» Problem description:
Copy out the rows exactly, starting at the line that contains "You are a GUI" and going through the end of the rows, with both ends included.

» Provided entries:

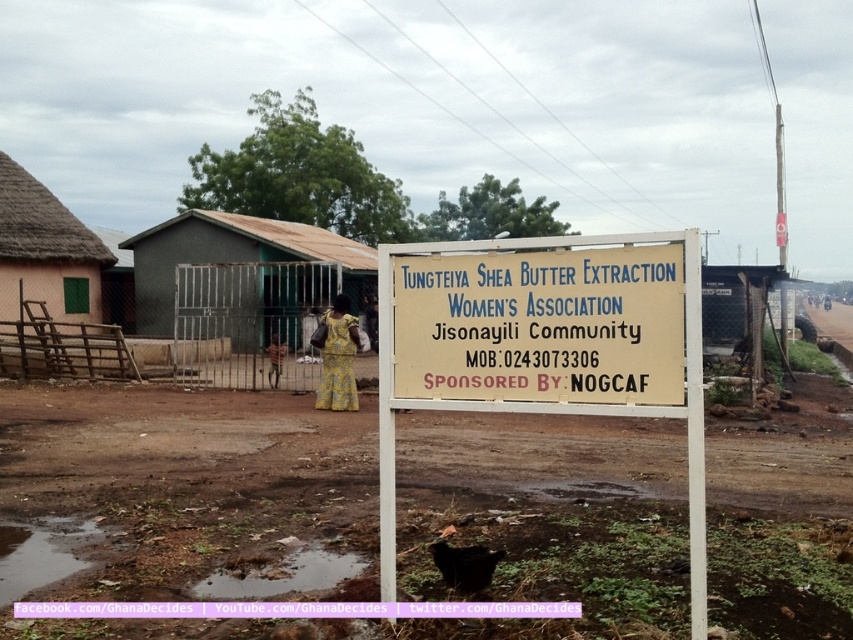
Which is above, green corrugated metal hut at center or thatched straw hut at left?

Positioned higher is thatched straw hut at left.

The image size is (853, 640). I want to click on green corrugated metal hut at center, so click(231, 257).

Locate an element on the screen. This screenshot has width=853, height=640. green corrugated metal hut at center is located at coordinates (231, 257).

Is green corrugated metal hut at center thinner than black matte animal at center?

No.

Can you confirm if green corrugated metal hut at center is wider than black matte animal at center?

Yes.

Is point (158, 237) more distant than point (462, 560)?

Yes.

You are a GUI agent. You are given a task and a screenshot of the screen. Output one action in this format:
    pyautogui.click(x=<x>, y=<y>)
    Task: Click on the green corrugated metal hut at center
    The height and width of the screenshot is (640, 853).
    Given the screenshot: What is the action you would take?
    pyautogui.click(x=231, y=257)

Is white plastic sign at center smaller than black matte animal at center?

No.

At what (x,y) coordinates should I click in order to perform the action: click on white plastic sign at center. Please return your answer as a coordinate pair (x, y). Looking at the image, I should click on pyautogui.click(x=544, y=346).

» Final answer:
You are a GUI agent. You are given a task and a screenshot of the screen. Output one action in this format:
    pyautogui.click(x=<x>, y=<y>)
    Task: Click on the green corrugated metal hut at center
    The height and width of the screenshot is (640, 853).
    Given the screenshot: What is the action you would take?
    pyautogui.click(x=231, y=257)

Is white plastic sign at center smaller than black matte animal at center?

No.

At what (x,y) coordinates should I click in order to perform the action: click on white plastic sign at center. Please return your answer as a coordinate pair (x, y). Looking at the image, I should click on pyautogui.click(x=544, y=346).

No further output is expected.